▶ [INFORMATION SHOWN]:
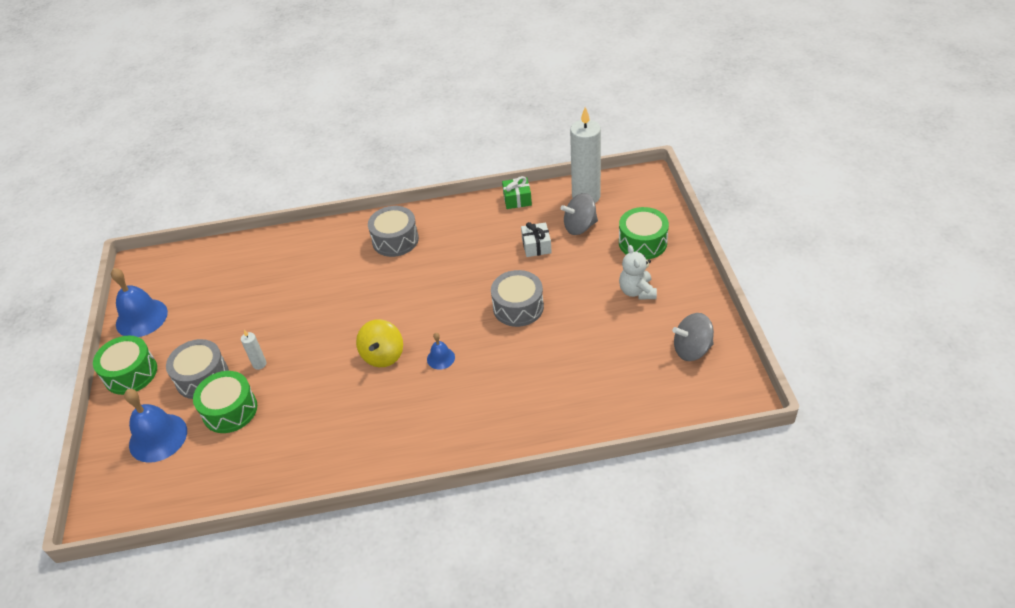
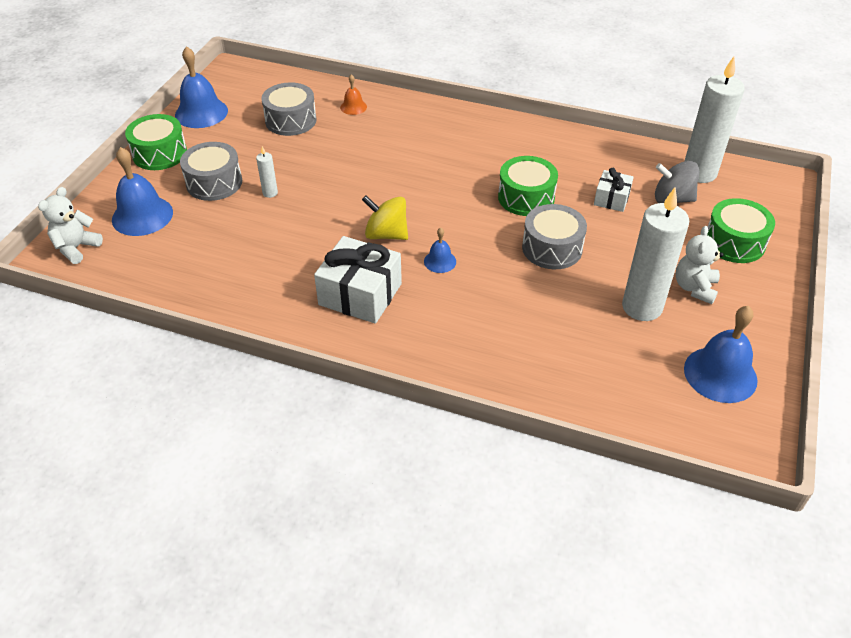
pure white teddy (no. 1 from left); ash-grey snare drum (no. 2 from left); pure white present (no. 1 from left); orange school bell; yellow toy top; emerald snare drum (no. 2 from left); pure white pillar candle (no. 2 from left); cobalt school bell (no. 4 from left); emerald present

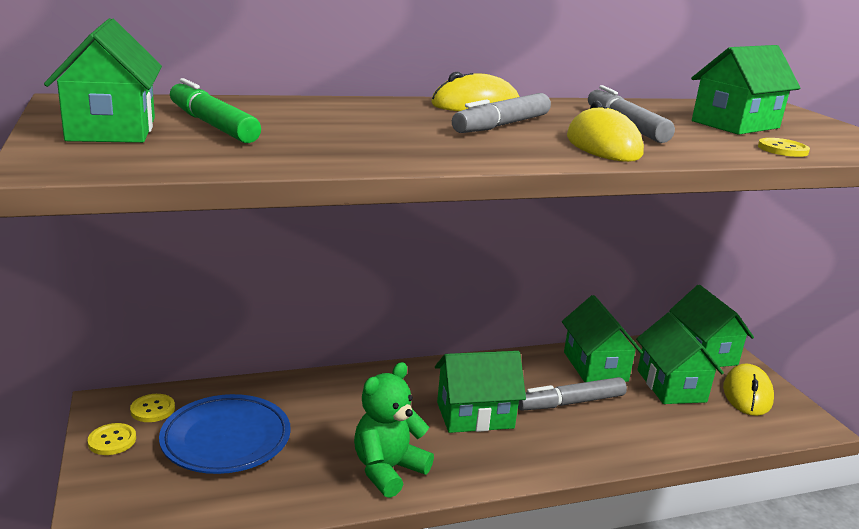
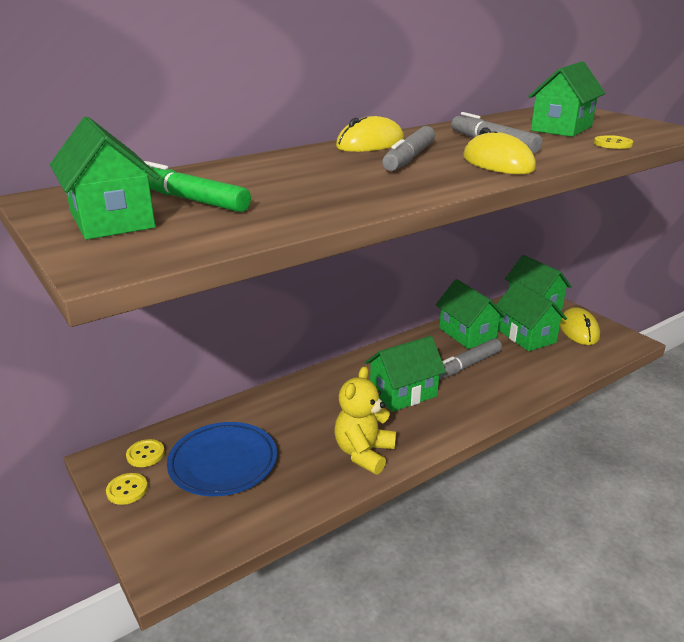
yellow teddy

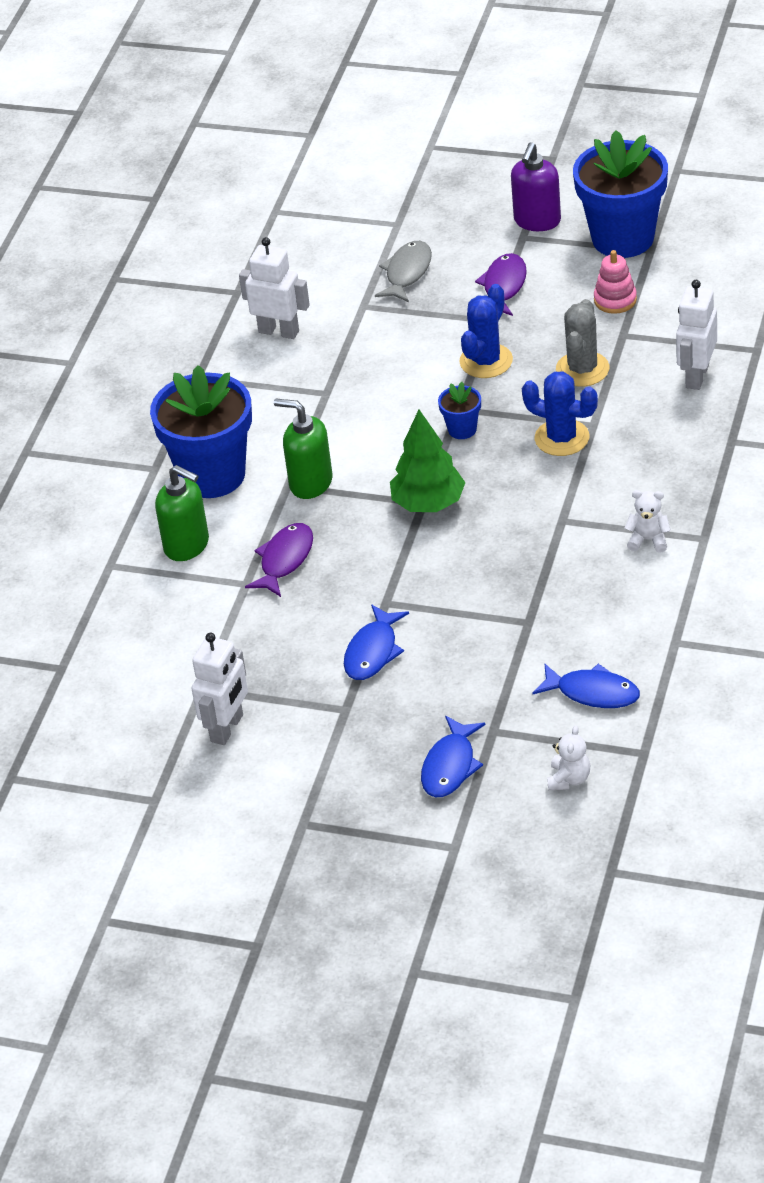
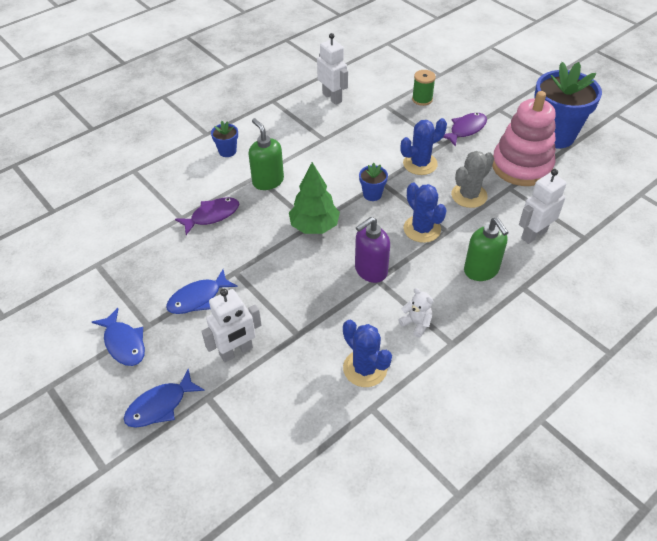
cobalt fish figure (no. 1 from left); pure white robot figure (no. 1 from left); cobalt potted plant (no. 1 from left); cobalt prickly plant (no. 1 from left); purple soap pump; emerald spool; emerald soap pump (no. 2 from left); pink stacking toy; pure white teddy (no. 1 from left in the first image)

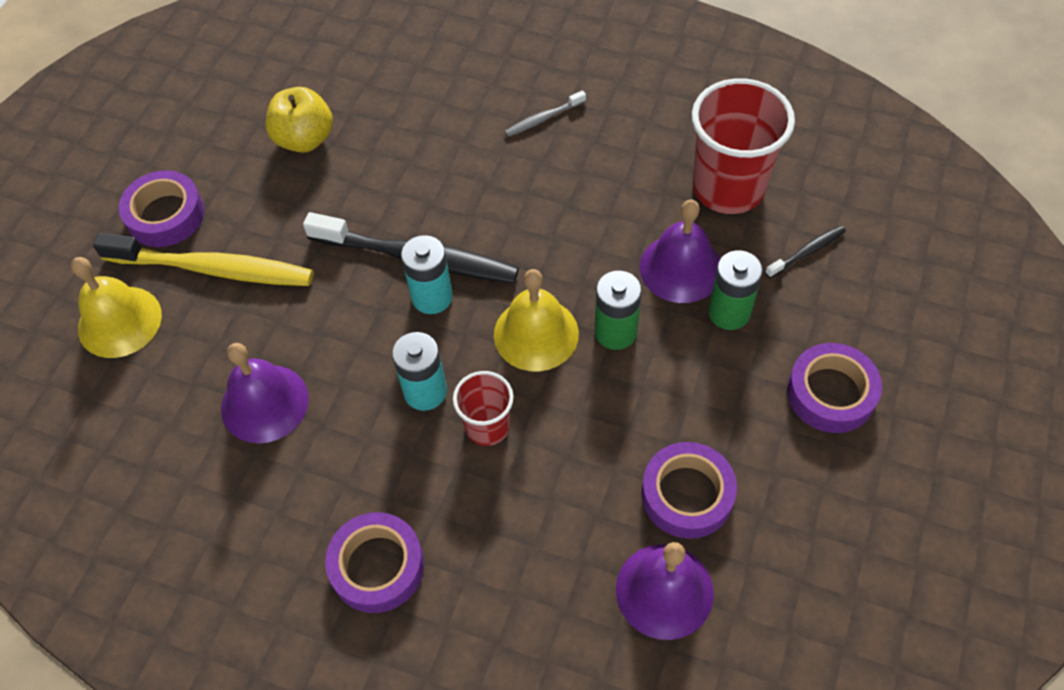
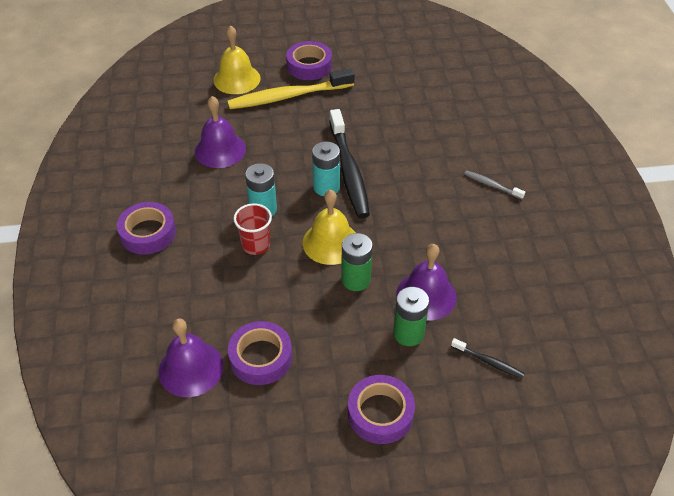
yellow toothbrush; yellow apple fruit; scarlet cup (no. 2 from left in the first image)

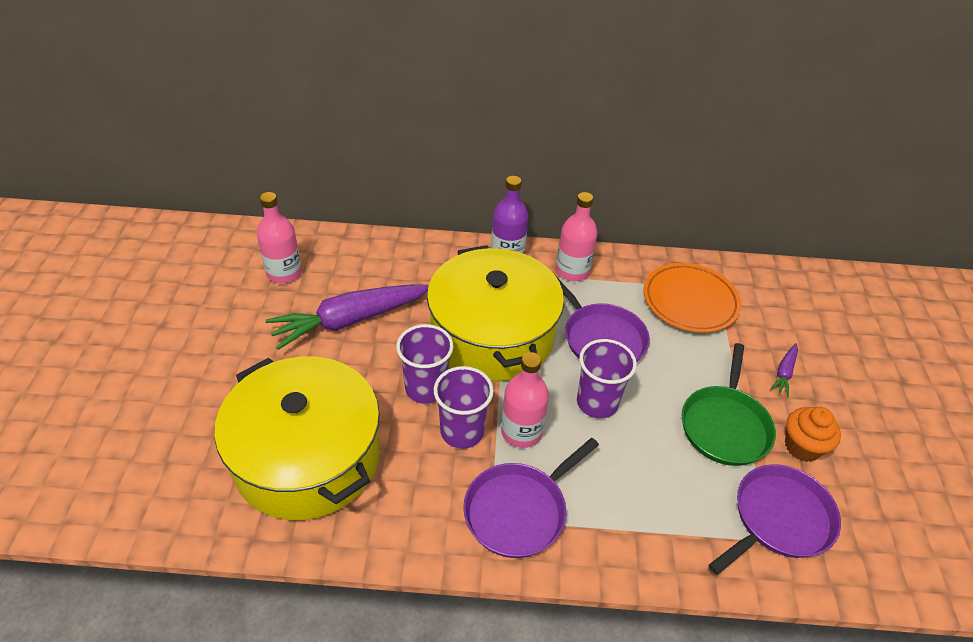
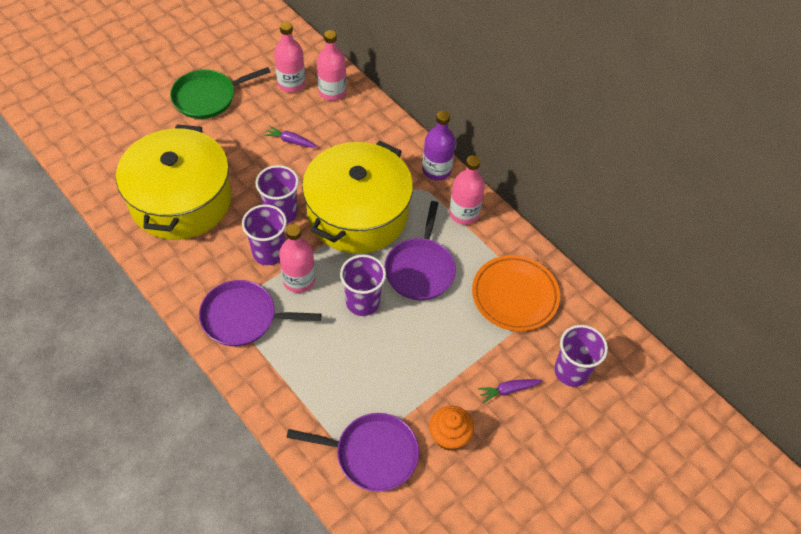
emerald skillet; purple toy carrot (no. 1 from left); pink flask (no. 3 from left); purple cup (no. 4 from left)

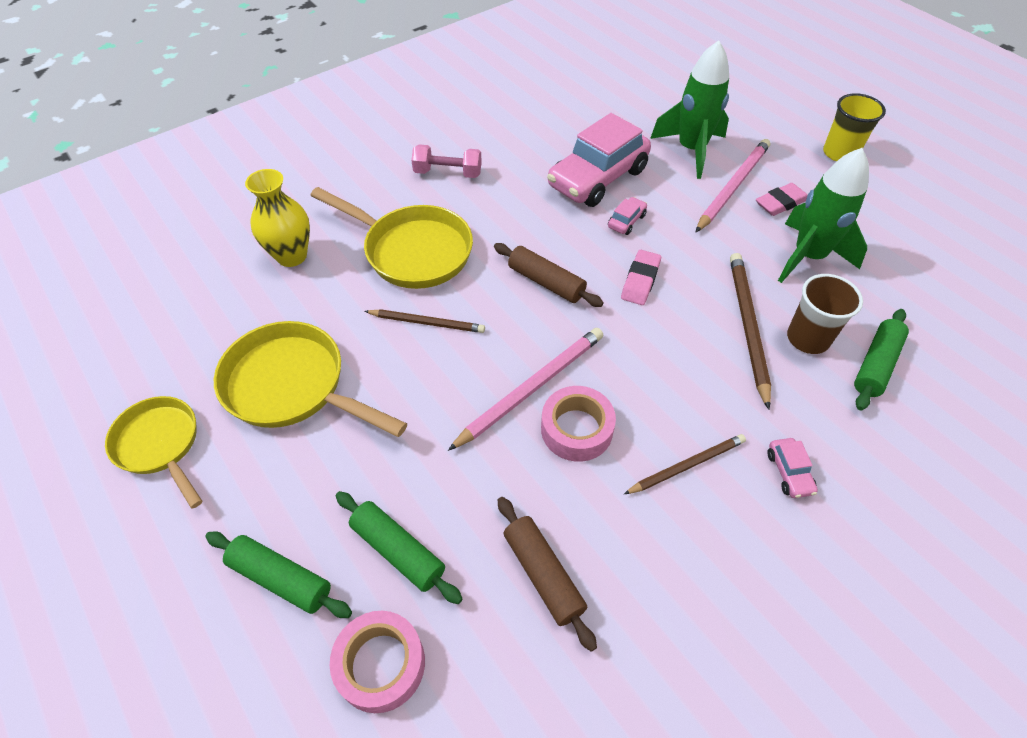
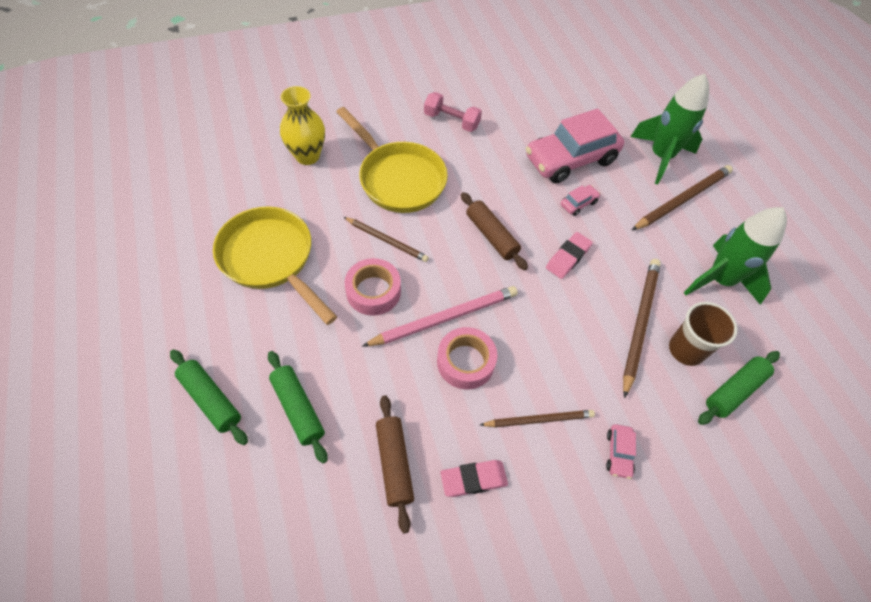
pink roll of tape (no. 1 from left); pink eraser (no. 1 from left); brown lead pencil (no. 4 from left); yellow skillet (no. 1 from left in the first image); yellow cup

▶ [REQUIREMENT]: Retyping should start at the first line of the data above and stop after the line with "yellow teddy", and no picture should be included.

▶ [EXERCISE OUTPUT]:
pure white teddy (no. 1 from left); ash-grey snare drum (no. 2 from left); pure white present (no. 1 from left); orange school bell; yellow toy top; emerald snare drum (no. 2 from left); pure white pillar candle (no. 2 from left); cobalt school bell (no. 4 from left); emerald present

yellow teddy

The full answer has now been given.